Report how many lines in the data include "XOUT", with the number as the only reply.

━━━

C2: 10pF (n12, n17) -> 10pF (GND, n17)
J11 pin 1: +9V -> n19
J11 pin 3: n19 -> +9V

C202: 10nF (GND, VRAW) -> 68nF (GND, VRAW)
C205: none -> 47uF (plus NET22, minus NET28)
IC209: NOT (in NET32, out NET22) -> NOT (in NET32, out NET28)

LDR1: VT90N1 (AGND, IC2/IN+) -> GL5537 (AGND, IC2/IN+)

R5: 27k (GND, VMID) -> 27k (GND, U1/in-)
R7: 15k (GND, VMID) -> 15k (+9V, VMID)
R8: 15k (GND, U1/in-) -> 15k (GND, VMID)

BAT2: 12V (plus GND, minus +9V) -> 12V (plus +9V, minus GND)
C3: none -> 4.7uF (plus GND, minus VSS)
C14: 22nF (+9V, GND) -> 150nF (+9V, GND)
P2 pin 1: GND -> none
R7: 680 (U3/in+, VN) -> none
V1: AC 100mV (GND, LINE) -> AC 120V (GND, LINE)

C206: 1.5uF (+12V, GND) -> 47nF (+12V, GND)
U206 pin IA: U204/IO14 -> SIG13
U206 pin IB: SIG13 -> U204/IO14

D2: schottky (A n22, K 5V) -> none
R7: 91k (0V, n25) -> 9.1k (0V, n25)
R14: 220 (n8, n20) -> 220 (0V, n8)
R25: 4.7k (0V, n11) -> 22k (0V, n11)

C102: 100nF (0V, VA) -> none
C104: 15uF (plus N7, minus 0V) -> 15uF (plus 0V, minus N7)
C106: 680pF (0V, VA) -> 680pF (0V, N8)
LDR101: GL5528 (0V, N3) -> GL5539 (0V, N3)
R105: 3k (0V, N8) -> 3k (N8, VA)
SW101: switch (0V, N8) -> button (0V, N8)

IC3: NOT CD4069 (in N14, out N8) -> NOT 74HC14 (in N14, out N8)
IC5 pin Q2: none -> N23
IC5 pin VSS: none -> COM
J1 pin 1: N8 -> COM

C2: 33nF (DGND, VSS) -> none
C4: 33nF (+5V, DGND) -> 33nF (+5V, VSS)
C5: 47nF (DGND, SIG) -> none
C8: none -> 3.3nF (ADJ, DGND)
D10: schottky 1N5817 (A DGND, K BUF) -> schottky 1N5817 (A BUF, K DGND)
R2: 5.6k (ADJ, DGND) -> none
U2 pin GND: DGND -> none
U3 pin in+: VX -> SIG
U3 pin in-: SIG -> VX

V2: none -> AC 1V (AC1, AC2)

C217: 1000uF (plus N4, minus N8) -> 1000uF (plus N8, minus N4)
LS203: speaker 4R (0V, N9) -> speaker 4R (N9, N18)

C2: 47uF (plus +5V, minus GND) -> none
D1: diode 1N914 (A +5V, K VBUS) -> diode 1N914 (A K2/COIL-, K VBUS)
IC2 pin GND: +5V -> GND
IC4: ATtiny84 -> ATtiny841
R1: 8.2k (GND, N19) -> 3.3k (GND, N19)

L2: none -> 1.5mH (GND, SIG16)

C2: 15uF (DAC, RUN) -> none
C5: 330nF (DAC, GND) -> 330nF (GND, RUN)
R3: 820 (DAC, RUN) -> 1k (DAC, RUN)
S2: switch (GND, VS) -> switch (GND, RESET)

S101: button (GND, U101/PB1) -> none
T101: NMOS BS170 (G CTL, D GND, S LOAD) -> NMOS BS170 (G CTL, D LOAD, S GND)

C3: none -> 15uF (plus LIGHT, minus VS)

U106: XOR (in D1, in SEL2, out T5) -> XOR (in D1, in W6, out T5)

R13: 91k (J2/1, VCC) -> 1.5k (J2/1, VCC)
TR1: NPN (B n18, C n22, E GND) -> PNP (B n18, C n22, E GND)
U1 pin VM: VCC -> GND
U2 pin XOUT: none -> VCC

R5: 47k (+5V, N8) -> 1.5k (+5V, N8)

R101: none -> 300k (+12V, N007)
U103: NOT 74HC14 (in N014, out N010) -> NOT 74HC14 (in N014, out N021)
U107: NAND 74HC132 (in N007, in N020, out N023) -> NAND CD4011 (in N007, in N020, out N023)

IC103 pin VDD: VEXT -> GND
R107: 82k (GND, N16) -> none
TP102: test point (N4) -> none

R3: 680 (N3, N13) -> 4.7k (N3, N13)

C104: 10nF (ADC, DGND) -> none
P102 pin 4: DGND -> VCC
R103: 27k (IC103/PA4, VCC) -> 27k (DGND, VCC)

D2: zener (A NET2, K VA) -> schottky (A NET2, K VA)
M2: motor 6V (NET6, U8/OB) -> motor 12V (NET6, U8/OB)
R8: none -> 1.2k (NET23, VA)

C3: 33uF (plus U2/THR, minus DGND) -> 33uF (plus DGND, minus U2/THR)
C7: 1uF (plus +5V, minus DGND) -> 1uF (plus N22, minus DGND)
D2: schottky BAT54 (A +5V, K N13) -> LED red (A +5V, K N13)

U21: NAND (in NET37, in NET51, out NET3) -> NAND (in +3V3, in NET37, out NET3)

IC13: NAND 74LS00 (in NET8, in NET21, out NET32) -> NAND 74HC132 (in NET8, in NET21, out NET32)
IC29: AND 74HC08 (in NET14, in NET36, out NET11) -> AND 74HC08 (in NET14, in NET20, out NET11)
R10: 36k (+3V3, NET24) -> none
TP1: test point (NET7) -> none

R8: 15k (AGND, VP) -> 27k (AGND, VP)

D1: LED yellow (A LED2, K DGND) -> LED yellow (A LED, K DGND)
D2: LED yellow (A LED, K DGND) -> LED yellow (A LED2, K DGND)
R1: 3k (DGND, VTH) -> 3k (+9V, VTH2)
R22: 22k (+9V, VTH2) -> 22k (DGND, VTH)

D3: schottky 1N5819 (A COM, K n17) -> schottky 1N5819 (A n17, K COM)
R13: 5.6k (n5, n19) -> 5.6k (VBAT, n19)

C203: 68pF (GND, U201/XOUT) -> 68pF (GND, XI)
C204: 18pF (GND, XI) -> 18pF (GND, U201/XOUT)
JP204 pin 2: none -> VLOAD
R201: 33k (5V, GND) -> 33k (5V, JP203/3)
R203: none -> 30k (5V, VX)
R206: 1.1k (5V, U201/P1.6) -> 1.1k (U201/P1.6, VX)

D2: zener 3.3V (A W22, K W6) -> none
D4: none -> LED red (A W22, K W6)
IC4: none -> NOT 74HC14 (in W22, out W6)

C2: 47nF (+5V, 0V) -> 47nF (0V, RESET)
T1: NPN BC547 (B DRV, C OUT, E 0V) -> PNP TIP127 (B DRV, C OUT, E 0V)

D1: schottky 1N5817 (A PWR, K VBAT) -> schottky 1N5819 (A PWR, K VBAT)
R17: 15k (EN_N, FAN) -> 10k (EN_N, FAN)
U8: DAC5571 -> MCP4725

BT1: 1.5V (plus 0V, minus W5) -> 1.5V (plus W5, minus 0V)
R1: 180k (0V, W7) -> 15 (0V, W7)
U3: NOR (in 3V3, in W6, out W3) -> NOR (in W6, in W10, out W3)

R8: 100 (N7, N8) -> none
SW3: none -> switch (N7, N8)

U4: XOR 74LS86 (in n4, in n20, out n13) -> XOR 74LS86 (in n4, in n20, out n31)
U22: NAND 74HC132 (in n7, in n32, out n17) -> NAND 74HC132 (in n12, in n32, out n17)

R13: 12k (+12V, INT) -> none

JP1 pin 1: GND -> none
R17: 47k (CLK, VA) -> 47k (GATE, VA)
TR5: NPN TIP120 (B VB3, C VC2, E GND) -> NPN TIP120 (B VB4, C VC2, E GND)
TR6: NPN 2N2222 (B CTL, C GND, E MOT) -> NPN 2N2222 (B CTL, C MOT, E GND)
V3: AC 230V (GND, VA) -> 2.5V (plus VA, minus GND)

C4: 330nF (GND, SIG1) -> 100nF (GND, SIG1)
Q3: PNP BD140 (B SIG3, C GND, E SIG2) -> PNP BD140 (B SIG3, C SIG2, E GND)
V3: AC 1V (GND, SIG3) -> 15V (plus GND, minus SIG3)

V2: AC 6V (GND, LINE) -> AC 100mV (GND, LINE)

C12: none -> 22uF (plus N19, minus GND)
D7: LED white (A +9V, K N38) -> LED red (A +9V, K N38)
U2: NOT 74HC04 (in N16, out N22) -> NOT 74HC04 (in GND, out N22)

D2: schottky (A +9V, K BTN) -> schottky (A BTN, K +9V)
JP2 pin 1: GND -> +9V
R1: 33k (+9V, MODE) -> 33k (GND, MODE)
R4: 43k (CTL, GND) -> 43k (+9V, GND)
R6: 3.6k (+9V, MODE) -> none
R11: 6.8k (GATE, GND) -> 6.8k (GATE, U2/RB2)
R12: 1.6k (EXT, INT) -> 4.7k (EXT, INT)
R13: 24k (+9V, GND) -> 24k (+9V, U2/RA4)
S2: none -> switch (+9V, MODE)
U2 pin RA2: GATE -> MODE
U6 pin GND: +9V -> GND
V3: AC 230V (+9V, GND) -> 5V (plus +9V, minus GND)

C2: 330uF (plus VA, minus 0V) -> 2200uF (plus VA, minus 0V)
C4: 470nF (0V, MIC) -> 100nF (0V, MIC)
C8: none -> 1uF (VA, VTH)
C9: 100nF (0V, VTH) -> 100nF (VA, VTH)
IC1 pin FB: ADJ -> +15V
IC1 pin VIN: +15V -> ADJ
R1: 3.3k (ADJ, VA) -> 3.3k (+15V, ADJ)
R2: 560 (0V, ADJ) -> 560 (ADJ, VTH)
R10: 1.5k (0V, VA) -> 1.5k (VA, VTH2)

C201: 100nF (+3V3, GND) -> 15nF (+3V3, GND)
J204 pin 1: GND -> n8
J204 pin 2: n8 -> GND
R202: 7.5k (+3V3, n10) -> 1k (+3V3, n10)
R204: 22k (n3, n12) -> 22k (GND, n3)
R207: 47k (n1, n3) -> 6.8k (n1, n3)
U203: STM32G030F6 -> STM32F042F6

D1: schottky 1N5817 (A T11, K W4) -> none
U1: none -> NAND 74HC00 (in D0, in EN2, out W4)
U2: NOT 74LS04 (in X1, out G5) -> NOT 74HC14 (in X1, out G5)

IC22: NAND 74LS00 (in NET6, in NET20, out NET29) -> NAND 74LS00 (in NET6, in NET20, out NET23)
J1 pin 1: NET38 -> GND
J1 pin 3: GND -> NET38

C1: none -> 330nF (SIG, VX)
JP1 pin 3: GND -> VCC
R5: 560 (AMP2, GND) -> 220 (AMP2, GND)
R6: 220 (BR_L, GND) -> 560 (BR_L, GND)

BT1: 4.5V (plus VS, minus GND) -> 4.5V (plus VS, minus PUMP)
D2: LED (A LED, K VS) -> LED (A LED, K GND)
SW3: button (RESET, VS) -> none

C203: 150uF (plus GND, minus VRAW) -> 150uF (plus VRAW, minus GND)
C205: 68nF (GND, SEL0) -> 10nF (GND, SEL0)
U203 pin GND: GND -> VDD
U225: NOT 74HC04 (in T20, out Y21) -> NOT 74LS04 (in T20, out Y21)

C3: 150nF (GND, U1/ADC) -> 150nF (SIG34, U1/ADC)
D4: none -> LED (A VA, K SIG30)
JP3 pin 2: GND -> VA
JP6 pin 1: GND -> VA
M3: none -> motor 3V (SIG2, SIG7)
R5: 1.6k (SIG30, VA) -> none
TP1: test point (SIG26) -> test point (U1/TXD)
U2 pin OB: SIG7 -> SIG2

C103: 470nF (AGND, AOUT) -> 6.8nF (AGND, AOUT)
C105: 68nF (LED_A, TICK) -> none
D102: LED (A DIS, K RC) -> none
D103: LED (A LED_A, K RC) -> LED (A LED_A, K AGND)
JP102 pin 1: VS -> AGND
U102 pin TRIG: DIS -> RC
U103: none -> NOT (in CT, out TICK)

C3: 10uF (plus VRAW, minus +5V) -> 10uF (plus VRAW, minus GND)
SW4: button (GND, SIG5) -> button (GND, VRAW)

━━━

- _YOUR SOLUTION_
3